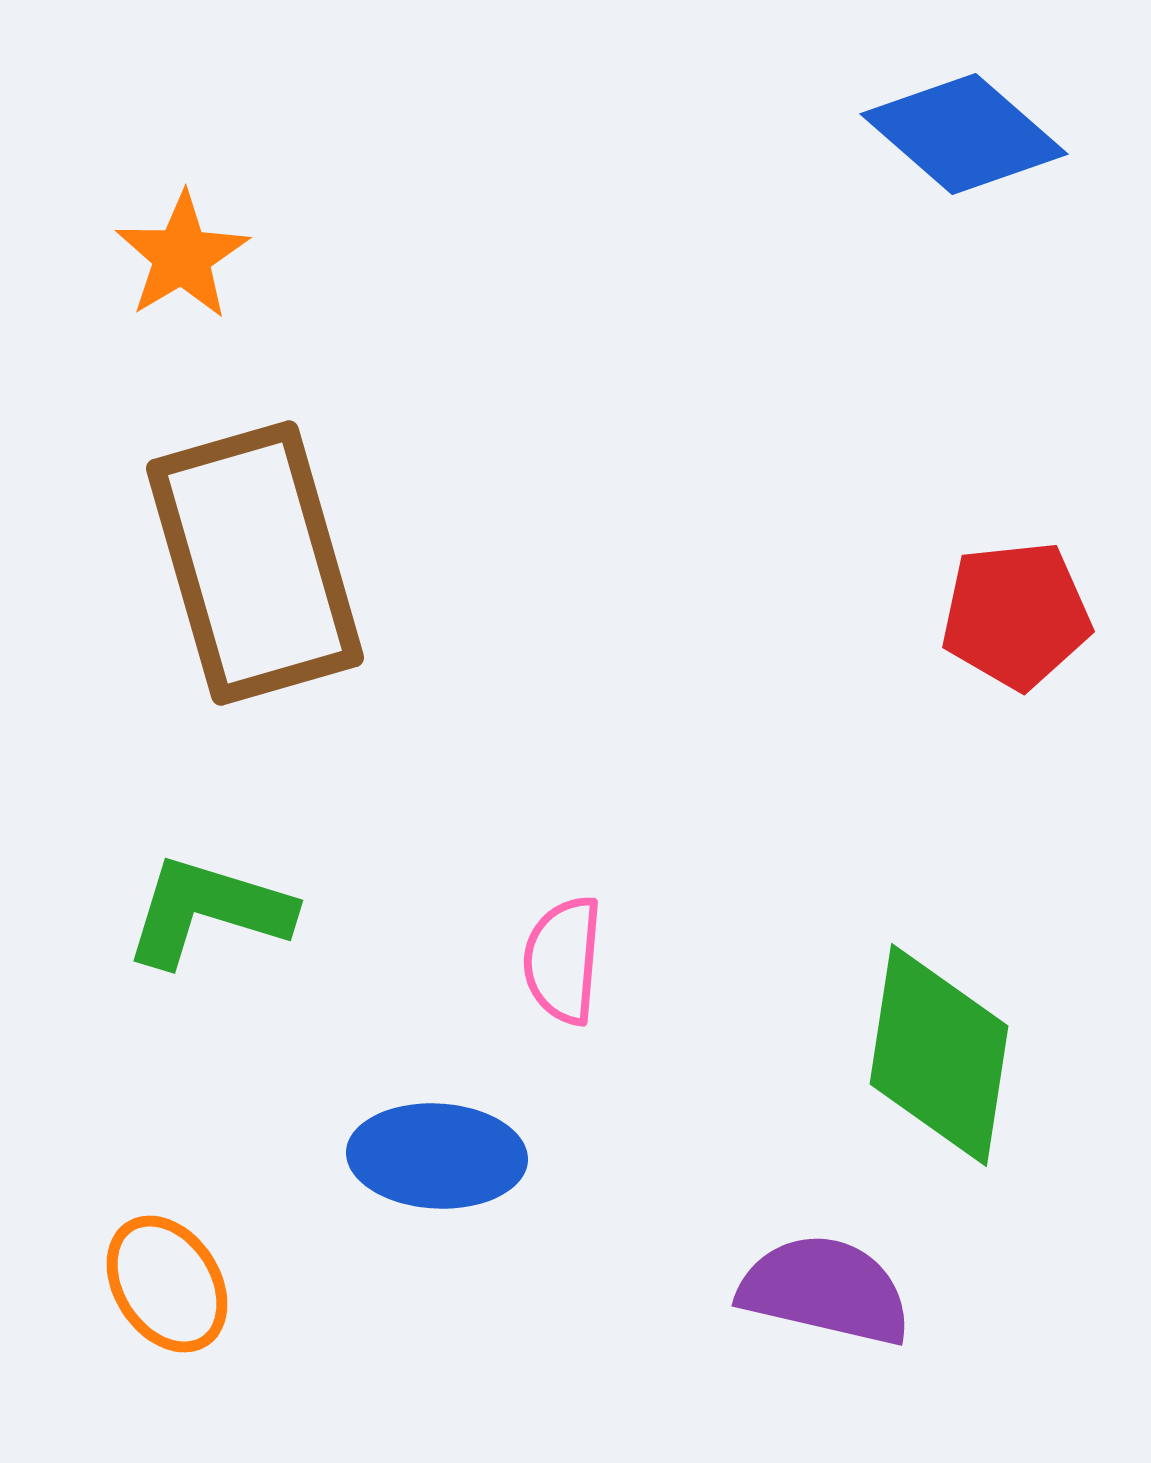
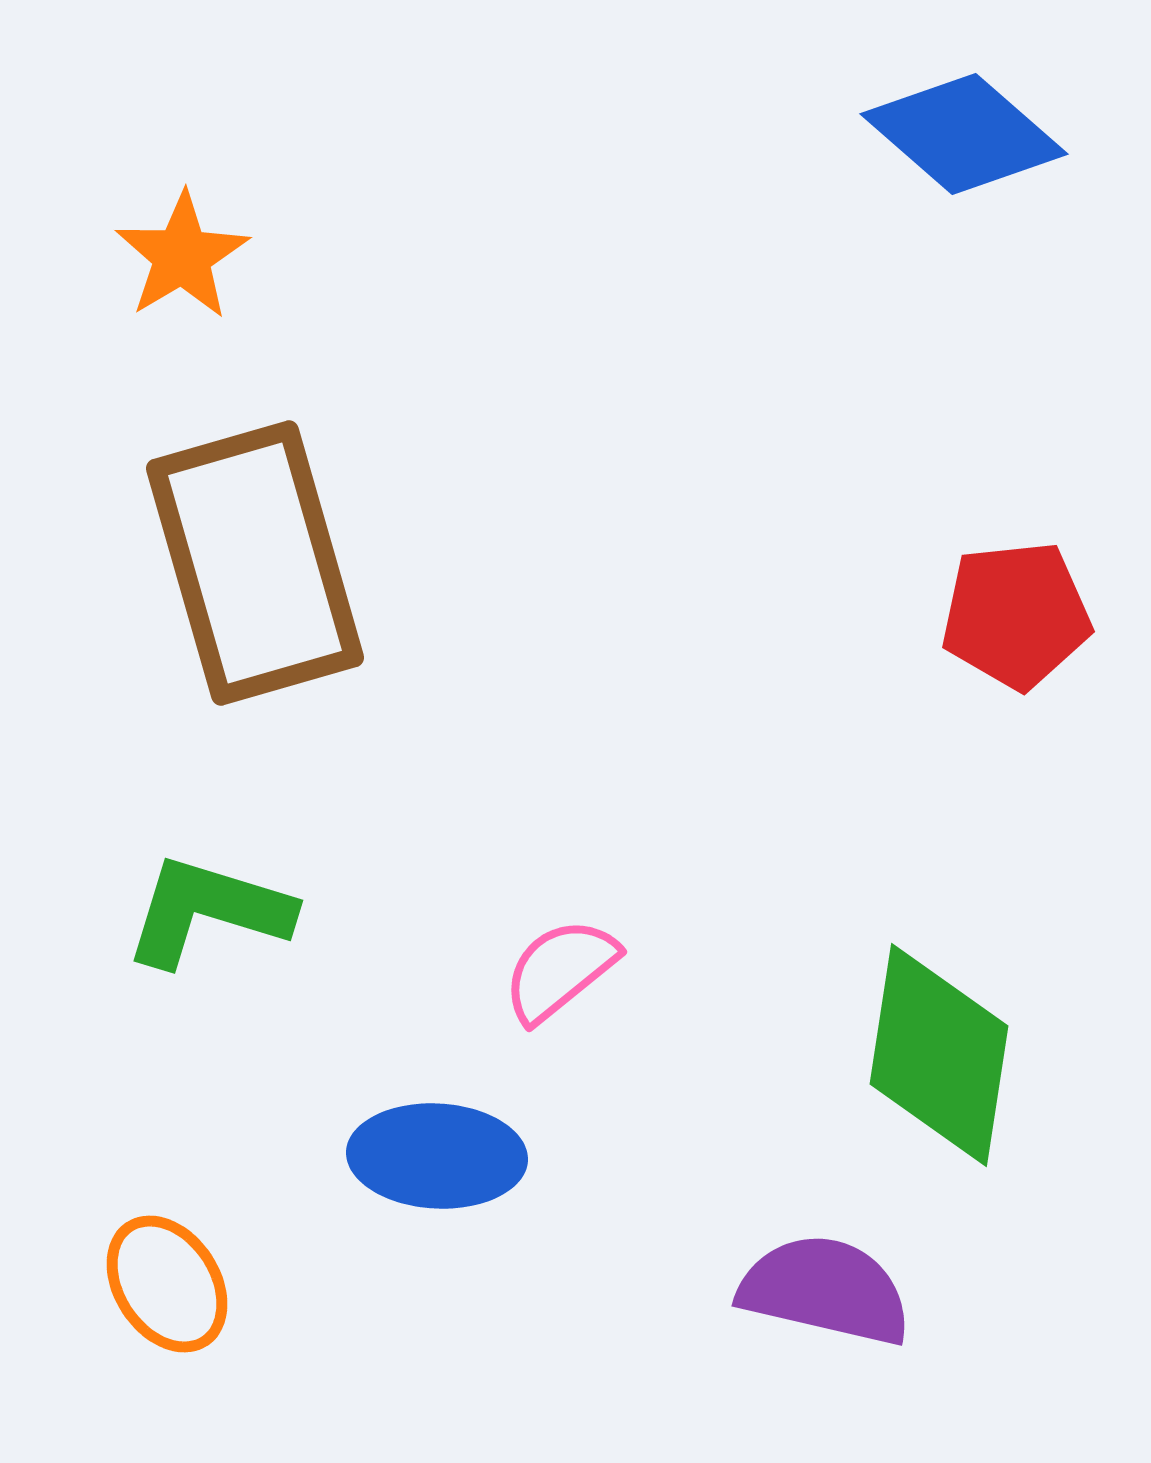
pink semicircle: moved 3 px left, 10 px down; rotated 46 degrees clockwise
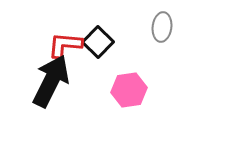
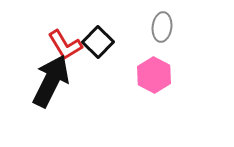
red L-shape: rotated 126 degrees counterclockwise
pink hexagon: moved 25 px right, 15 px up; rotated 24 degrees counterclockwise
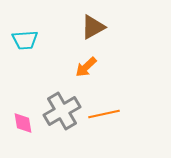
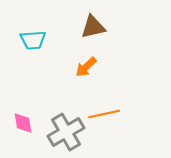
brown triangle: rotated 16 degrees clockwise
cyan trapezoid: moved 8 px right
gray cross: moved 4 px right, 21 px down
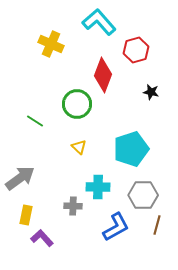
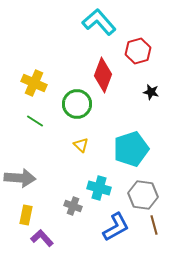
yellow cross: moved 17 px left, 39 px down
red hexagon: moved 2 px right, 1 px down
yellow triangle: moved 2 px right, 2 px up
gray arrow: rotated 40 degrees clockwise
cyan cross: moved 1 px right, 1 px down; rotated 15 degrees clockwise
gray hexagon: rotated 8 degrees clockwise
gray cross: rotated 18 degrees clockwise
brown line: moved 3 px left; rotated 30 degrees counterclockwise
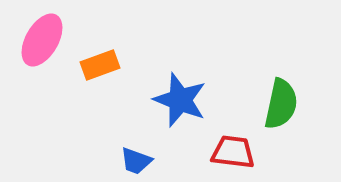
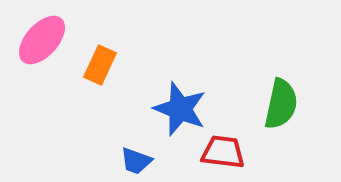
pink ellipse: rotated 12 degrees clockwise
orange rectangle: rotated 45 degrees counterclockwise
blue star: moved 9 px down
red trapezoid: moved 10 px left
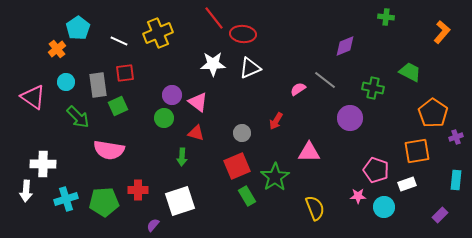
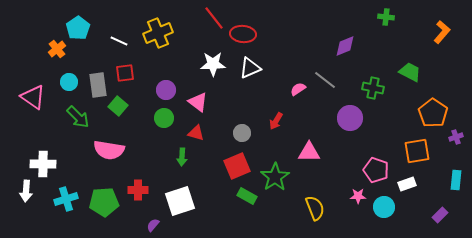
cyan circle at (66, 82): moved 3 px right
purple circle at (172, 95): moved 6 px left, 5 px up
green square at (118, 106): rotated 24 degrees counterclockwise
green rectangle at (247, 196): rotated 30 degrees counterclockwise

————————

The problem: With the pictures removed, set down every line of the listing above exactly.

Exercise solution:
pink semicircle: moved 3 px left, 10 px down; rotated 46 degrees clockwise
red L-shape: rotated 126 degrees counterclockwise
pink hexagon: moved 25 px right, 15 px up; rotated 24 degrees counterclockwise
brown triangle: rotated 16 degrees clockwise
cyan trapezoid: moved 8 px right
gray cross: moved 4 px right, 21 px down
yellow cross: moved 17 px left, 39 px down
red hexagon: moved 2 px right, 1 px down
yellow triangle: moved 2 px right, 2 px up
gray arrow: rotated 40 degrees clockwise
cyan cross: moved 1 px right, 1 px down; rotated 15 degrees clockwise
gray hexagon: rotated 8 degrees clockwise
gray cross: rotated 18 degrees clockwise
brown line: moved 3 px left; rotated 30 degrees counterclockwise
pink ellipse: rotated 12 degrees clockwise
orange rectangle: rotated 45 degrees counterclockwise
blue star: moved 9 px down
red trapezoid: moved 10 px left
cyan circle at (66, 82): moved 3 px right
purple circle at (172, 95): moved 6 px left, 5 px up
green square at (118, 106): rotated 24 degrees counterclockwise
green rectangle at (247, 196): rotated 30 degrees counterclockwise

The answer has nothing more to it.